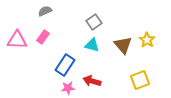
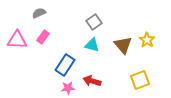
gray semicircle: moved 6 px left, 2 px down
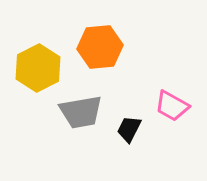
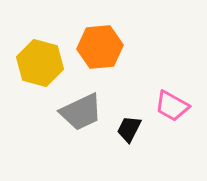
yellow hexagon: moved 2 px right, 5 px up; rotated 18 degrees counterclockwise
gray trapezoid: rotated 15 degrees counterclockwise
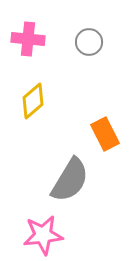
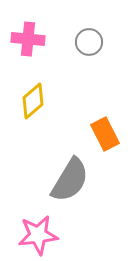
pink star: moved 5 px left
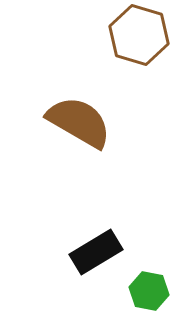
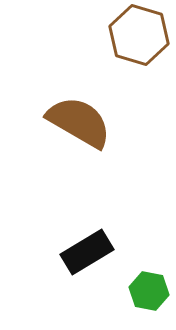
black rectangle: moved 9 px left
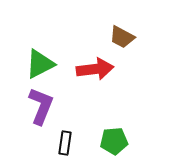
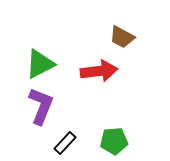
red arrow: moved 4 px right, 2 px down
black rectangle: rotated 35 degrees clockwise
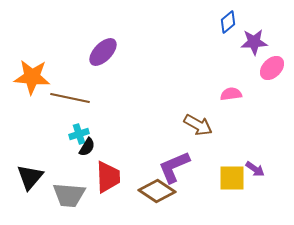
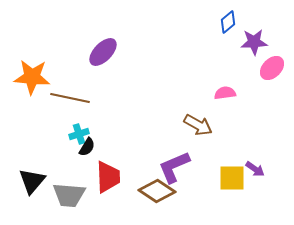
pink semicircle: moved 6 px left, 1 px up
black triangle: moved 2 px right, 4 px down
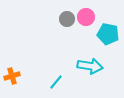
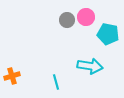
gray circle: moved 1 px down
cyan line: rotated 56 degrees counterclockwise
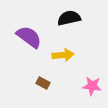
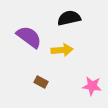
yellow arrow: moved 1 px left, 5 px up
brown rectangle: moved 2 px left, 1 px up
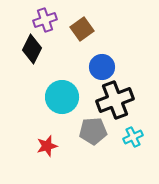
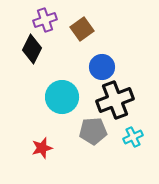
red star: moved 5 px left, 2 px down
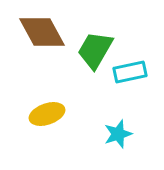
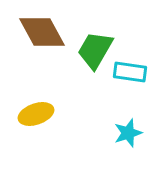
cyan rectangle: rotated 20 degrees clockwise
yellow ellipse: moved 11 px left
cyan star: moved 10 px right, 1 px up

### HOW TO COMPLETE THIS TASK
Search the material above for the word "rotated", then copy out each line that has it.

### TASK ANSWER
yellow hexagon: moved 2 px right, 5 px up; rotated 18 degrees counterclockwise
gray trapezoid: rotated 15 degrees counterclockwise
black rectangle: rotated 35 degrees clockwise
cyan line: rotated 56 degrees counterclockwise
cyan rectangle: rotated 20 degrees clockwise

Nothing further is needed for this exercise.